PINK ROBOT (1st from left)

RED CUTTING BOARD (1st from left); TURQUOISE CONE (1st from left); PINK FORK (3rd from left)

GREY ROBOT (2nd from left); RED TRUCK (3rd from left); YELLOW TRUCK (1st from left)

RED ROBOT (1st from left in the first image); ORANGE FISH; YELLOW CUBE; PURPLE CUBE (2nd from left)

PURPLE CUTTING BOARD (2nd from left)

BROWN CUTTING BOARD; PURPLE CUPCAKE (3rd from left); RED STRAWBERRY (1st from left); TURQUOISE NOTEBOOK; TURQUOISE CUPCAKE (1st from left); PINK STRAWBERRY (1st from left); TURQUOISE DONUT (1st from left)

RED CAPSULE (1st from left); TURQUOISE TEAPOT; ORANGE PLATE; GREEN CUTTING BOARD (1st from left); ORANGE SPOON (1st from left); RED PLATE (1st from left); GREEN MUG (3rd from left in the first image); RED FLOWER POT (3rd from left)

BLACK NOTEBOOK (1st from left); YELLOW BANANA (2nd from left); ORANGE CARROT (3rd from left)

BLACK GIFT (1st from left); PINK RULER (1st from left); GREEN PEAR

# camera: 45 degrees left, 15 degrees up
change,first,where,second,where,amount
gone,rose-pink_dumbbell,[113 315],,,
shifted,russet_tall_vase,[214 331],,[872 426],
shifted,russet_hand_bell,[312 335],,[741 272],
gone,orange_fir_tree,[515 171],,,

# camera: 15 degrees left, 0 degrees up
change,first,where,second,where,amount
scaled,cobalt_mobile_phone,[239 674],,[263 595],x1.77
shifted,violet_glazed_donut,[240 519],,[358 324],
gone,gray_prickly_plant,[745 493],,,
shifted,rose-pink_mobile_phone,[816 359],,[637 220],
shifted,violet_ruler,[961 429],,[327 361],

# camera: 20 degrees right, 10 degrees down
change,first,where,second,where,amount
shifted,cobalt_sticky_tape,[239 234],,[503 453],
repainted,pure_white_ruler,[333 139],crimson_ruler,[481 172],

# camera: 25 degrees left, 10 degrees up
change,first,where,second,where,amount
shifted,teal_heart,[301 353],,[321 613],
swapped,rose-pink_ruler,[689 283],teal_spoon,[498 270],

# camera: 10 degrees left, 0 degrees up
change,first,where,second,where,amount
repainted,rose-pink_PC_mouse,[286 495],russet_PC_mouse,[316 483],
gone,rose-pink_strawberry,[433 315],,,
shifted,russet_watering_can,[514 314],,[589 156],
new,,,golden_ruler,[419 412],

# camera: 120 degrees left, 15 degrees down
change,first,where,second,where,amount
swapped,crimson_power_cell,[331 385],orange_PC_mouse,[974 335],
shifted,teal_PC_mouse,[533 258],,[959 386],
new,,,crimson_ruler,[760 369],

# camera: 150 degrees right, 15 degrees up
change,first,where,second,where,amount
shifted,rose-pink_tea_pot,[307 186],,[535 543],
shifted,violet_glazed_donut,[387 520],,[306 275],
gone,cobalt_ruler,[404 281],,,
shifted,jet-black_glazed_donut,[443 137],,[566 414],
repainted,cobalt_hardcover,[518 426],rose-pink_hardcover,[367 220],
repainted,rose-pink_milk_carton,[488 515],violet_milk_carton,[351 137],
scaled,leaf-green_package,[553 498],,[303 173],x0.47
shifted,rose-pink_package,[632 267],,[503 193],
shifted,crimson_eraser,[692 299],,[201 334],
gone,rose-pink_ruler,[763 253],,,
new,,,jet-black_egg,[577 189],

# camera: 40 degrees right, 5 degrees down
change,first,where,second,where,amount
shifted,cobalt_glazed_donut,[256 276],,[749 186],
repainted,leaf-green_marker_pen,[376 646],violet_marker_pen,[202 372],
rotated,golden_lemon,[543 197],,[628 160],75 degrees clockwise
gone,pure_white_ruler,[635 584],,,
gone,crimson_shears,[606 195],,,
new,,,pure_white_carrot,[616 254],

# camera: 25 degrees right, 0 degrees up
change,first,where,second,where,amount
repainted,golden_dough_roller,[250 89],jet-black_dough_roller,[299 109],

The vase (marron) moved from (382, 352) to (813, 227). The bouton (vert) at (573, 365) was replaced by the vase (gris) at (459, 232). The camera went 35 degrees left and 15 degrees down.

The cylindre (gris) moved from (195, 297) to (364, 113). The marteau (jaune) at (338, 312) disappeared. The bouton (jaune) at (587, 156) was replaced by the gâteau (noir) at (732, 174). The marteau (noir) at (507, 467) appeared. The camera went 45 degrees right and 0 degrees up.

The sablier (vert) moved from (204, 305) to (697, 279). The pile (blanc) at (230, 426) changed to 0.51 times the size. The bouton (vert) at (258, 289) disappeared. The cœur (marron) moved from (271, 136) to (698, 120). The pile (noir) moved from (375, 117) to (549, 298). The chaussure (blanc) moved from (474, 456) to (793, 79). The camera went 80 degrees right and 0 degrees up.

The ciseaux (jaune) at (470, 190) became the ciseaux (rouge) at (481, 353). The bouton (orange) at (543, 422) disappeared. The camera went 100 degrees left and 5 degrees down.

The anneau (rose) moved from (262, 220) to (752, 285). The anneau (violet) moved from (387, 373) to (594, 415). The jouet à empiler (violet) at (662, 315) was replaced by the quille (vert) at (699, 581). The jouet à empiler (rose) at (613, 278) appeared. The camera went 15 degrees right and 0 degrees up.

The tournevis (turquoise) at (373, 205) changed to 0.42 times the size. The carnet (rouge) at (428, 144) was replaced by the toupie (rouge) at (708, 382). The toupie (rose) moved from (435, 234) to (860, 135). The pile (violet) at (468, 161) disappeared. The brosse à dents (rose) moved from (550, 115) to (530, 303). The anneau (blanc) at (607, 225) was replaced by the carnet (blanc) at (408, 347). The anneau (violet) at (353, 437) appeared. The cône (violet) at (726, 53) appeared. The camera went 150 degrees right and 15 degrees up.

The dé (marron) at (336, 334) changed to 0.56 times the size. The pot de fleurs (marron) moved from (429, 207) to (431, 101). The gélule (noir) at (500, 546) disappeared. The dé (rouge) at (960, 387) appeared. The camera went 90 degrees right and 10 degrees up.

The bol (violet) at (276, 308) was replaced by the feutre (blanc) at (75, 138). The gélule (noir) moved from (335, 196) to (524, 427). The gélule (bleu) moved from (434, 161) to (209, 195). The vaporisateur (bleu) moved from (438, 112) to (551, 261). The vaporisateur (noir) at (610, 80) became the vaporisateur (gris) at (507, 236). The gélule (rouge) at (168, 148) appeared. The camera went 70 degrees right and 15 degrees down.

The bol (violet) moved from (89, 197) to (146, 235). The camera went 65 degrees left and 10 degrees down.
::::
* _Assignment_
The whole listing, restated word for word, is the expected answer.

* _Task solution_
PINK ROBOT (1st from left)

RED CUTTING BOARD (1st from left); TURQUOISE CONE (1st from left); PINK FORK (3rd from left)

GREY ROBOT (2nd from left); RED TRUCK (3rd from left); YELLOW TRUCK (1st from left)

RED ROBOT (1st from left in the first image); ORANGE FISH; YELLOW CUBE; PURPLE CUBE (2nd from left)

PURPLE CUTTING BOARD (2nd from left)

BROWN CUTTING BOARD; PURPLE CUPCAKE (3rd from left); RED STRAWBERRY (1st from left); TURQUOISE NOTEBOOK; TURQUOISE CUPCAKE (1st from left); PINK STRAWBERRY (1st from left); TURQUOISE DONUT (1st from left)

RED CAPSULE (1st from left); TURQUOISE TEAPOT; ORANGE PLATE; GREEN CUTTING BOARD (1st from left); ORANGE SPOON (1st from left); RED PLATE (1st from left); GREEN MUG (3rd from left in the first image); RED FLOWER POT (3rd from left)

BLACK NOTEBOOK (1st from left); YELLOW BANANA (2nd from left); ORANGE CARROT (3rd from left)

BLACK GIFT (1st from left); PINK RULER (1st from left); GREEN PEAR

# camera: 45 degrees left, 15 degrees up
change,first,where,second,where,amount
gone,rose-pink_dumbbell,[113 315],,,
shifted,russet_tall_vase,[214 331],,[872 426],
shifted,russet_hand_bell,[312 335],,[741 272],
gone,orange_fir_tree,[515 171],,,

# camera: 15 degrees left, 0 degrees up
change,first,where,second,where,amount
scaled,cobalt_mobile_phone,[239 674],,[263 595],x1.77
shifted,violet_glazed_donut,[240 519],,[358 324],
gone,gray_prickly_plant,[745 493],,,
shifted,rose-pink_mobile_phone,[816 359],,[637 220],
shifted,violet_ruler,[961 429],,[327 361],

# camera: 20 degrees right, 10 degrees down
change,first,where,second,where,amount
shifted,cobalt_sticky_tape,[239 234],,[503 453],
repainted,pure_white_ruler,[333 139],crimson_ruler,[481 172],

# camera: 25 degrees left, 10 degrees up
change,first,where,second,where,amount
shifted,teal_heart,[301 353],,[321 613],
swapped,rose-pink_ruler,[689 283],teal_spoon,[498 270],

# camera: 10 degrees left, 0 degrees up
change,first,where,second,where,amount
repainted,rose-pink_PC_mouse,[286 495],russet_PC_mouse,[316 483],
gone,rose-pink_strawberry,[433 315],,,
shifted,russet_watering_can,[514 314],,[589 156],
new,,,golden_ruler,[419 412],

# camera: 120 degrees left, 15 degrees down
change,first,where,second,where,amount
swapped,crimson_power_cell,[331 385],orange_PC_mouse,[974 335],
shifted,teal_PC_mouse,[533 258],,[959 386],
new,,,crimson_ruler,[760 369],

# camera: 150 degrees right, 15 degrees up
change,first,where,second,where,amount
shifted,rose-pink_tea_pot,[307 186],,[535 543],
shifted,violet_glazed_donut,[387 520],,[306 275],
gone,cobalt_ruler,[404 281],,,
shifted,jet-black_glazed_donut,[443 137],,[566 414],
repainted,cobalt_hardcover,[518 426],rose-pink_hardcover,[367 220],
repainted,rose-pink_milk_carton,[488 515],violet_milk_carton,[351 137],
scaled,leaf-green_package,[553 498],,[303 173],x0.47
shifted,rose-pink_package,[632 267],,[503 193],
shifted,crimson_eraser,[692 299],,[201 334],
gone,rose-pink_ruler,[763 253],,,
new,,,jet-black_egg,[577 189],

# camera: 40 degrees right, 5 degrees down
change,first,where,second,where,amount
shifted,cobalt_glazed_donut,[256 276],,[749 186],
repainted,leaf-green_marker_pen,[376 646],violet_marker_pen,[202 372],
rotated,golden_lemon,[543 197],,[628 160],75 degrees clockwise
gone,pure_white_ruler,[635 584],,,
gone,crimson_shears,[606 195],,,
new,,,pure_white_carrot,[616 254],

# camera: 25 degrees right, 0 degrees up
change,first,where,second,where,amount
repainted,golden_dough_roller,[250 89],jet-black_dough_roller,[299 109],

The vase (marron) moved from (382, 352) to (813, 227). The bouton (vert) at (573, 365) was replaced by the vase (gris) at (459, 232). The camera went 35 degrees left and 15 degrees down.

The cylindre (gris) moved from (195, 297) to (364, 113). The marteau (jaune) at (338, 312) disappeared. The bouton (jaune) at (587, 156) was replaced by the gâteau (noir) at (732, 174). The marteau (noir) at (507, 467) appeared. The camera went 45 degrees right and 0 degrees up.

The sablier (vert) moved from (204, 305) to (697, 279). The pile (blanc) at (230, 426) changed to 0.51 times the size. The bouton (vert) at (258, 289) disappeared. The cœur (marron) moved from (271, 136) to (698, 120). The pile (noir) moved from (375, 117) to (549, 298). The chaussure (blanc) moved from (474, 456) to (793, 79). The camera went 80 degrees right and 0 degrees up.

The ciseaux (jaune) at (470, 190) became the ciseaux (rouge) at (481, 353). The bouton (orange) at (543, 422) disappeared. The camera went 100 degrees left and 5 degrees down.

The anneau (rose) moved from (262, 220) to (752, 285). The anneau (violet) moved from (387, 373) to (594, 415). The jouet à empiler (violet) at (662, 315) was replaced by the quille (vert) at (699, 581). The jouet à empiler (rose) at (613, 278) appeared. The camera went 15 degrees right and 0 degrees up.

The tournevis (turquoise) at (373, 205) changed to 0.42 times the size. The carnet (rouge) at (428, 144) was replaced by the toupie (rouge) at (708, 382). The toupie (rose) moved from (435, 234) to (860, 135). The pile (violet) at (468, 161) disappeared. The brosse à dents (rose) moved from (550, 115) to (530, 303). The anneau (blanc) at (607, 225) was replaced by the carnet (blanc) at (408, 347). The anneau (violet) at (353, 437) appeared. The cône (violet) at (726, 53) appeared. The camera went 150 degrees right and 15 degrees up.

The dé (marron) at (336, 334) changed to 0.56 times the size. The pot de fleurs (marron) moved from (429, 207) to (431, 101). The gélule (noir) at (500, 546) disappeared. The dé (rouge) at (960, 387) appeared. The camera went 90 degrees right and 10 degrees up.

The bol (violet) at (276, 308) was replaced by the feutre (blanc) at (75, 138). The gélule (noir) moved from (335, 196) to (524, 427). The gélule (bleu) moved from (434, 161) to (209, 195). The vaporisateur (bleu) moved from (438, 112) to (551, 261). The vaporisateur (noir) at (610, 80) became the vaporisateur (gris) at (507, 236). The gélule (rouge) at (168, 148) appeared. The camera went 70 degrees right and 15 degrees down.

The bol (violet) moved from (89, 197) to (146, 235). The camera went 65 degrees left and 10 degrees down.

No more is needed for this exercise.